=== Source material ===
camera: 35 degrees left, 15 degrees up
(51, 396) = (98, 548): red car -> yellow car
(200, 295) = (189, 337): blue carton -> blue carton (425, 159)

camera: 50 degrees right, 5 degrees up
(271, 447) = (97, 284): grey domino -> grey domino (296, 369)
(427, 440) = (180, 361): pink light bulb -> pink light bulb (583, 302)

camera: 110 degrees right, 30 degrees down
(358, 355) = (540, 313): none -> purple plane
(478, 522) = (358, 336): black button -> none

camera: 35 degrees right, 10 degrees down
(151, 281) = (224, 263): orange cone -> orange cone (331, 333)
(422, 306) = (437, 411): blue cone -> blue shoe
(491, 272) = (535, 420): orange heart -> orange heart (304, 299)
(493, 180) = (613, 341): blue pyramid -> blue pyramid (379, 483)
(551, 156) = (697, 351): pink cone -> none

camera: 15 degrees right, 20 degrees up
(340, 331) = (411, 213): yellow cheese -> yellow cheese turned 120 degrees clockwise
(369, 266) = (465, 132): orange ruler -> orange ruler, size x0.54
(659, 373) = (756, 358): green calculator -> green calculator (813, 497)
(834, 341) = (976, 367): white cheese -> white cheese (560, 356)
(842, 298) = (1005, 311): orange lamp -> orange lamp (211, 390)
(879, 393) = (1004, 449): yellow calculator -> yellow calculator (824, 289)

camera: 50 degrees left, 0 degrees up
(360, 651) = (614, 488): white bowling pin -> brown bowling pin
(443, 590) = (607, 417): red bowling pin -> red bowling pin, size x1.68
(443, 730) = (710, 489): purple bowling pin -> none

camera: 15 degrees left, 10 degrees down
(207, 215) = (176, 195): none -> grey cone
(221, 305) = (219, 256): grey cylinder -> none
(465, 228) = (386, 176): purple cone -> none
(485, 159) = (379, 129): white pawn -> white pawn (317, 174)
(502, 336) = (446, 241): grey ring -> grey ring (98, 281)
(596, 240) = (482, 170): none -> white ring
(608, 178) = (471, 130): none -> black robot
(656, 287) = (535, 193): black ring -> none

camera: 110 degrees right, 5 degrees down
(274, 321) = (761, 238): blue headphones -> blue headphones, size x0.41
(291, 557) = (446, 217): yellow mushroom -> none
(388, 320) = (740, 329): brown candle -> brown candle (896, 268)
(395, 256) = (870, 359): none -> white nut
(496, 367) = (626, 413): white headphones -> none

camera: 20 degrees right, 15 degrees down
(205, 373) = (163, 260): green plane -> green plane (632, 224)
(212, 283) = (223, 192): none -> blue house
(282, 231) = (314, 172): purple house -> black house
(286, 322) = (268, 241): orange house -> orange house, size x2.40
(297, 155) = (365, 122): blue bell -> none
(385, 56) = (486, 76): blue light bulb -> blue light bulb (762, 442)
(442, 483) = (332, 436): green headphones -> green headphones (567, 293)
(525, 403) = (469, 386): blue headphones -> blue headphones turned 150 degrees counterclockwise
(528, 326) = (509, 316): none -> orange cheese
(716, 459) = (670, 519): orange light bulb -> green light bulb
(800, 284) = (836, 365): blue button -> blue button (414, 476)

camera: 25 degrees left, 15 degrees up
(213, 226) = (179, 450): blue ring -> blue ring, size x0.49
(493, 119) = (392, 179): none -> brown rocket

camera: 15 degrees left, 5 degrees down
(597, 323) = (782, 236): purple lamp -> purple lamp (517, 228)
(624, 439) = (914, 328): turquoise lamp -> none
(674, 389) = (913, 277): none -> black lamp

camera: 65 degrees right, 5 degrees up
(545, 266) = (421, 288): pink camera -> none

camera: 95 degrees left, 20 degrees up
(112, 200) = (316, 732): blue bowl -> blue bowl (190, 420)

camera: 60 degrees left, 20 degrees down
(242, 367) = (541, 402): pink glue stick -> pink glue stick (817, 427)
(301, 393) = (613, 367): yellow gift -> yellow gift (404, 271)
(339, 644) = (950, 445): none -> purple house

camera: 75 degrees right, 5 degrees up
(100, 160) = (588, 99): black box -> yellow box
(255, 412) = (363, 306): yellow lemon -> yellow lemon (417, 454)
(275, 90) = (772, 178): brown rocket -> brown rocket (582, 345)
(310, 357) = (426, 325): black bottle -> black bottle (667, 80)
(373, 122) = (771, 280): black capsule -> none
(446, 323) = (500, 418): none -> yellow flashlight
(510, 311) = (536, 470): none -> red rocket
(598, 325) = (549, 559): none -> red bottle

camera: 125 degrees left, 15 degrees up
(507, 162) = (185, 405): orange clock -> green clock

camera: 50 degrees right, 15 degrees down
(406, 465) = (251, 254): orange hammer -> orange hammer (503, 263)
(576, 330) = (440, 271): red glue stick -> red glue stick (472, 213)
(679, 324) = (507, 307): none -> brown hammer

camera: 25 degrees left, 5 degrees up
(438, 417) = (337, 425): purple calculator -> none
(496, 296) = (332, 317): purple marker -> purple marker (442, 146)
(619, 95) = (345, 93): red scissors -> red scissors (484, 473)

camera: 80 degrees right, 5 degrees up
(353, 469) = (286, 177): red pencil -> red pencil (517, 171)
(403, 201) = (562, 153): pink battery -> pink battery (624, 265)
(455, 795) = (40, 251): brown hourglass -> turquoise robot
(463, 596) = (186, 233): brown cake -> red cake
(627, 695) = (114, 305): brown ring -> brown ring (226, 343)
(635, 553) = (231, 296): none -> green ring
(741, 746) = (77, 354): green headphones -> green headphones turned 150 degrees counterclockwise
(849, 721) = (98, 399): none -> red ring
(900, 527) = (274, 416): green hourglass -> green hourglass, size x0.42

=== What you are asked to do ===
Which lines above hold the string "green"? Copy every one of them.

=== Result of the exercise ===
(659, 373) = (756, 358): green calculator -> green calculator (813, 497)
(205, 373) = (163, 260): green plane -> green plane (632, 224)
(442, 483) = (332, 436): green headphones -> green headphones (567, 293)
(716, 459) = (670, 519): orange light bulb -> green light bulb
(507, 162) = (185, 405): orange clock -> green clock
(635, 553) = (231, 296): none -> green ring
(741, 746) = (77, 354): green headphones -> green headphones turned 150 degrees counterclockwise
(900, 527) = (274, 416): green hourglass -> green hourglass, size x0.42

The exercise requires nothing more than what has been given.